[Recorded data]

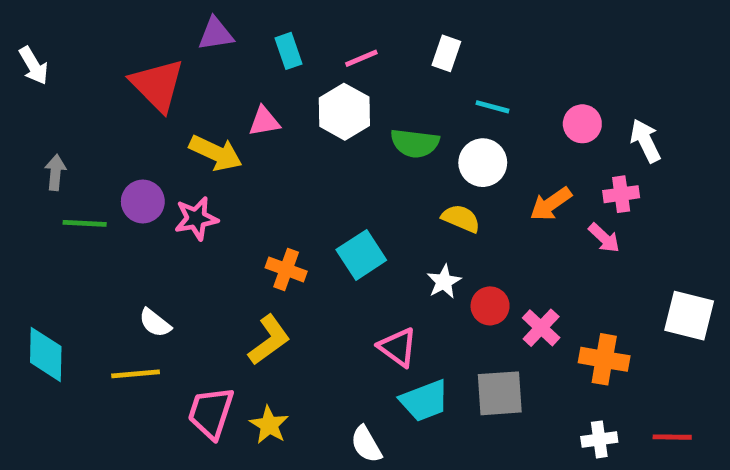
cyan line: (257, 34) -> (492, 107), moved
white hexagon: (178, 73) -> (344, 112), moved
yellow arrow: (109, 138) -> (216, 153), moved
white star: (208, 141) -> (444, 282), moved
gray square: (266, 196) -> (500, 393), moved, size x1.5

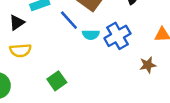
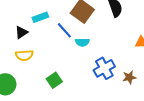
blue cross: (117, 36) -> (104, 68), moved
brown star: (148, 65) -> (129, 77), moved

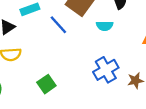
cyan semicircle: (82, 42) -> (105, 26), moved

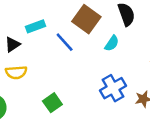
cyan semicircle: (105, 26) -> (112, 43), turned -56

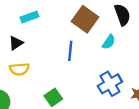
cyan rectangle: (36, 26) -> (29, 17), moved
blue line: (65, 42) -> (70, 51), moved, turned 48

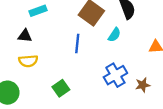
black triangle: (16, 43) -> (25, 36), turned 40

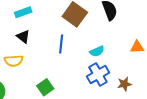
cyan semicircle: (114, 35) -> (97, 51), moved, turned 32
black triangle: (25, 36) -> (23, 37), moved, turned 32

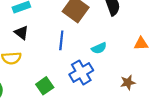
blue cross: (98, 75) -> (81, 72), moved

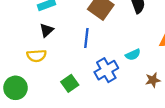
black triangle: (21, 33) -> (47, 30), turned 40
cyan semicircle: (99, 48) -> (133, 55), moved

> _TASK STATEMENT_: The lines you return should be those above that contain the word "semicircle", every one of them.

> _EXERCISE SOLUTION_:
cyan semicircle: (82, 42) -> (105, 26), moved
cyan semicircle: (105, 26) -> (112, 43), turned -56
cyan semicircle: (114, 35) -> (97, 51), moved, turned 32
cyan semicircle: (99, 48) -> (133, 55), moved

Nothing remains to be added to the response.